Repeat each record exactly, skipping the pictures.
*** Material for this exercise Section Begins ***
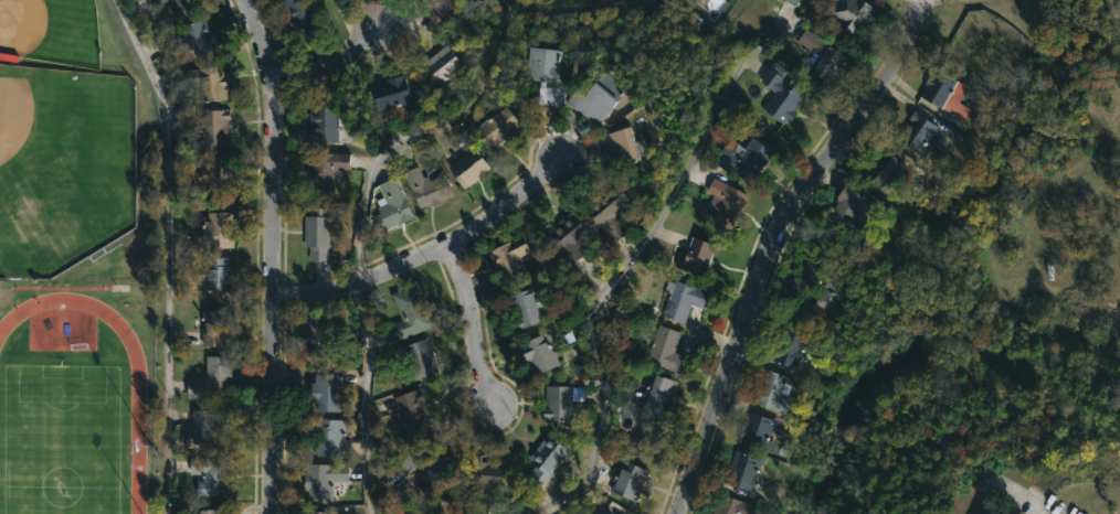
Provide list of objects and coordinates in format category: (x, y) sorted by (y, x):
building: (163, 1)
building: (696, 1)
building: (791, 2)
building: (184, 3)
building: (436, 9)
park: (1085, 11)
building: (850, 15)
building: (299, 16)
road: (911, 17)
road: (350, 23)
building: (203, 38)
building: (811, 42)
building: (441, 64)
building: (825, 65)
road: (332, 68)
building: (545, 75)
building: (206, 83)
building: (779, 93)
building: (946, 93)
building: (391, 94)
building: (597, 99)
building: (1002, 107)
building: (323, 125)
building: (214, 127)
building: (496, 127)
building: (916, 133)
road: (420, 136)
building: (623, 149)
building: (745, 160)
park: (57, 168)
building: (467, 168)
building: (882, 169)
building: (326, 172)
building: (215, 174)
building: (426, 189)
building: (725, 203)
building: (848, 203)
building: (392, 205)
building: (609, 212)
building: (214, 231)
building: (318, 234)
building: (570, 242)
road: (164, 252)
road: (429, 253)
road: (272, 254)
road: (631, 254)
building: (509, 257)
building: (697, 257)
road: (765, 263)
building: (218, 273)
building: (807, 274)
building: (829, 295)
building: (683, 299)
building: (525, 307)
building: (409, 312)
building: (618, 319)
road: (469, 325)
building: (214, 327)
building: (322, 343)
building: (787, 347)
building: (666, 348)
building: (540, 352)
building: (419, 357)
building: (211, 379)
building: (1102, 386)
building: (326, 391)
building: (657, 391)
building: (775, 393)
park: (75, 398)
road: (363, 398)
building: (559, 401)
building: (410, 408)
building: (204, 426)
building: (757, 431)
park: (57, 438)
building: (639, 438)
building: (330, 439)
building: (545, 458)
building: (425, 464)
building: (742, 470)
building: (208, 475)
building: (319, 478)
building: (486, 478)
building: (628, 479)
road: (1022, 502)
building: (732, 506)
building: (601, 510)
building: (992, 510)
building: (207, 511)
building: (318, 512)

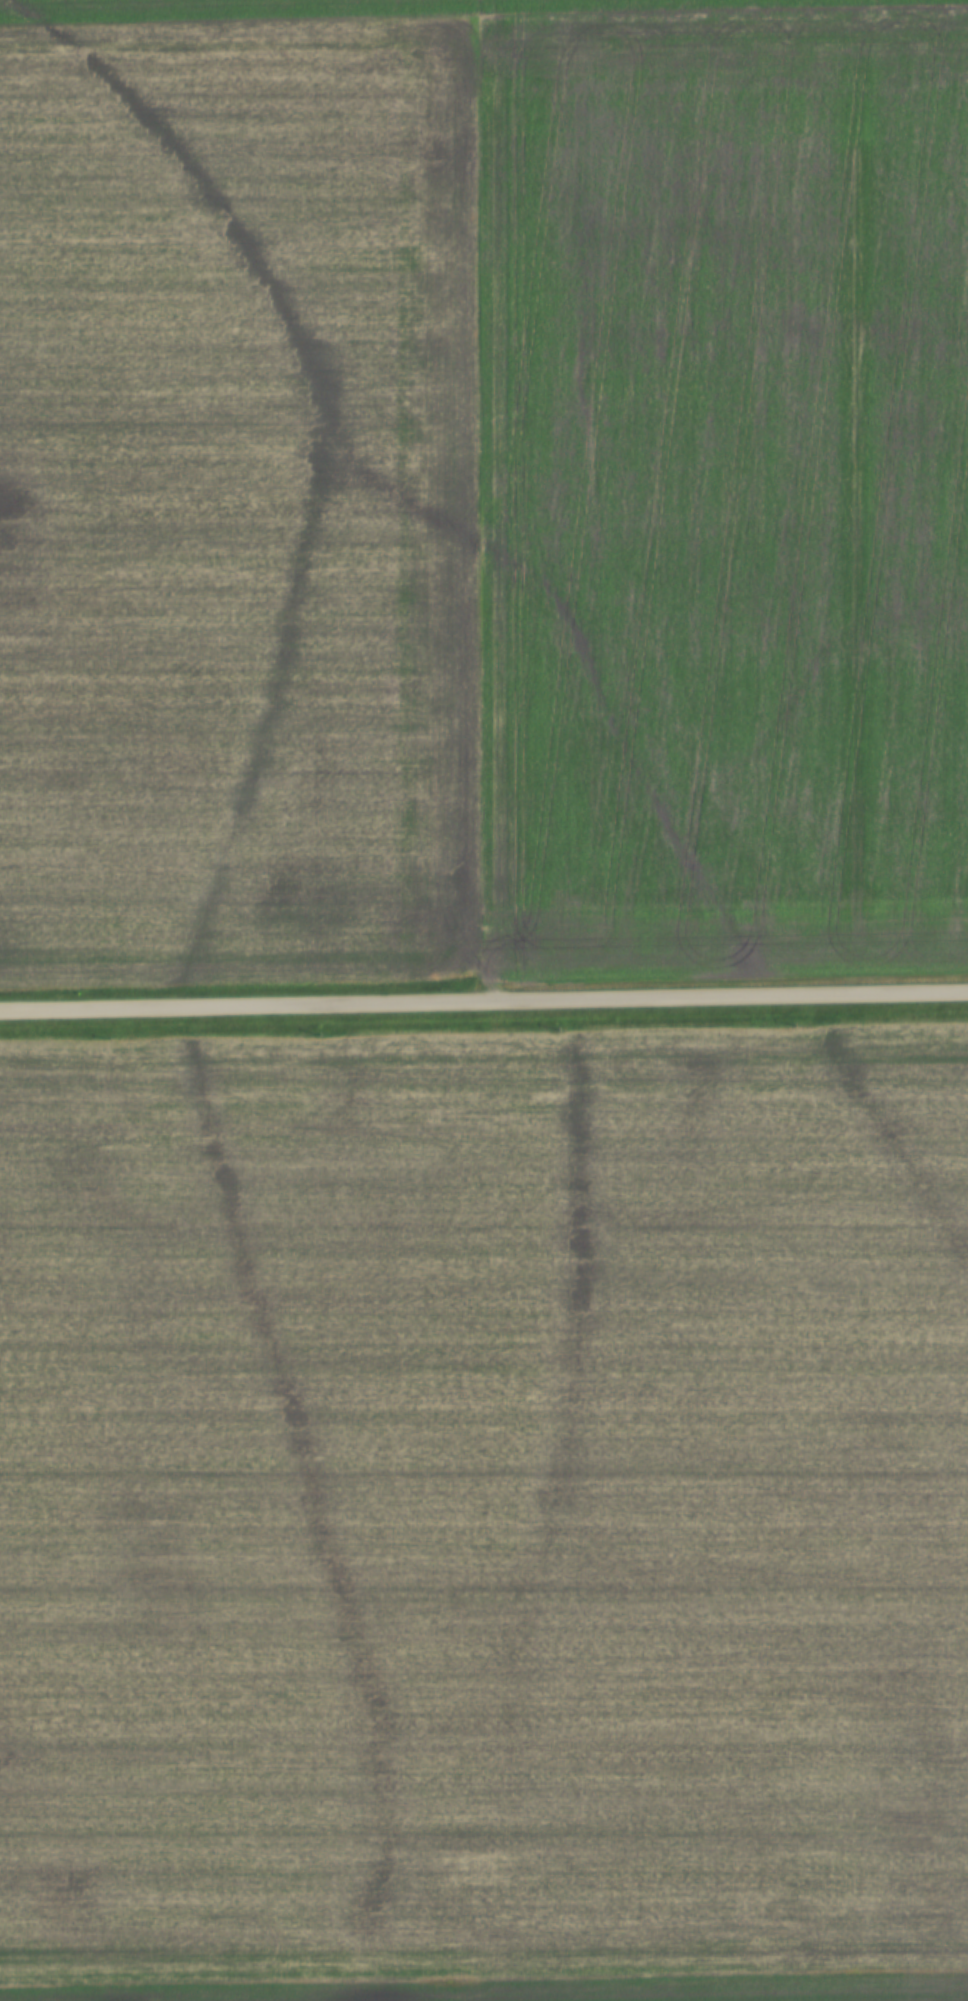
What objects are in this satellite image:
crop: (333, 7)
crop: (727, 491)
crop: (243, 500)
road: (484, 1000)
crop: (485, 1516)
*** Material for this exercise Section Ends ***
Problem solution
Provide list of objects and coordinates in format category: (x, y) sorted by (y, x):
building: (163, 1)
building: (696, 1)
building: (791, 2)
building: (184, 3)
building: (436, 9)
park: (1085, 11)
building: (850, 15)
building: (299, 16)
road: (911, 17)
road: (350, 23)
building: (203, 38)
building: (811, 42)
building: (441, 64)
building: (825, 65)
road: (332, 68)
building: (545, 75)
building: (206, 83)
building: (779, 93)
building: (946, 93)
building: (391, 94)
building: (597, 99)
building: (1002, 107)
building: (323, 125)
building: (214, 127)
building: (496, 127)
building: (916, 133)
road: (420, 136)
building: (623, 149)
building: (745, 160)
park: (57, 168)
building: (467, 168)
building: (882, 169)
building: (326, 172)
building: (215, 174)
building: (426, 189)
building: (725, 203)
building: (848, 203)
building: (392, 205)
building: (609, 212)
building: (214, 231)
building: (318, 234)
building: (570, 242)
road: (164, 252)
road: (429, 253)
road: (272, 254)
road: (631, 254)
building: (509, 257)
building: (697, 257)
road: (765, 263)
building: (218, 273)
building: (807, 274)
building: (829, 295)
building: (683, 299)
building: (525, 307)
building: (409, 312)
building: (618, 319)
road: (469, 325)
building: (214, 327)
building: (322, 343)
building: (787, 347)
building: (666, 348)
building: (540, 352)
building: (419, 357)
building: (211, 379)
building: (1102, 386)
building: (326, 391)
building: (657, 391)
building: (775, 393)
park: (75, 398)
road: (363, 398)
building: (559, 401)
building: (410, 408)
building: (204, 426)
building: (757, 431)
park: (57, 438)
building: (639, 438)
building: (330, 439)
building: (545, 458)
building: (425, 464)
building: (742, 470)
building: (208, 475)
building: (319, 478)
building: (486, 478)
building: (628, 479)
road: (1022, 502)
building: (732, 506)
building: (601, 510)
building: (992, 510)
building: (207, 511)
building: (318, 512)

What objects are in this satellite image:
crop: (333, 7)
crop: (727, 491)
crop: (243, 500)
road: (484, 1000)
crop: (485, 1516)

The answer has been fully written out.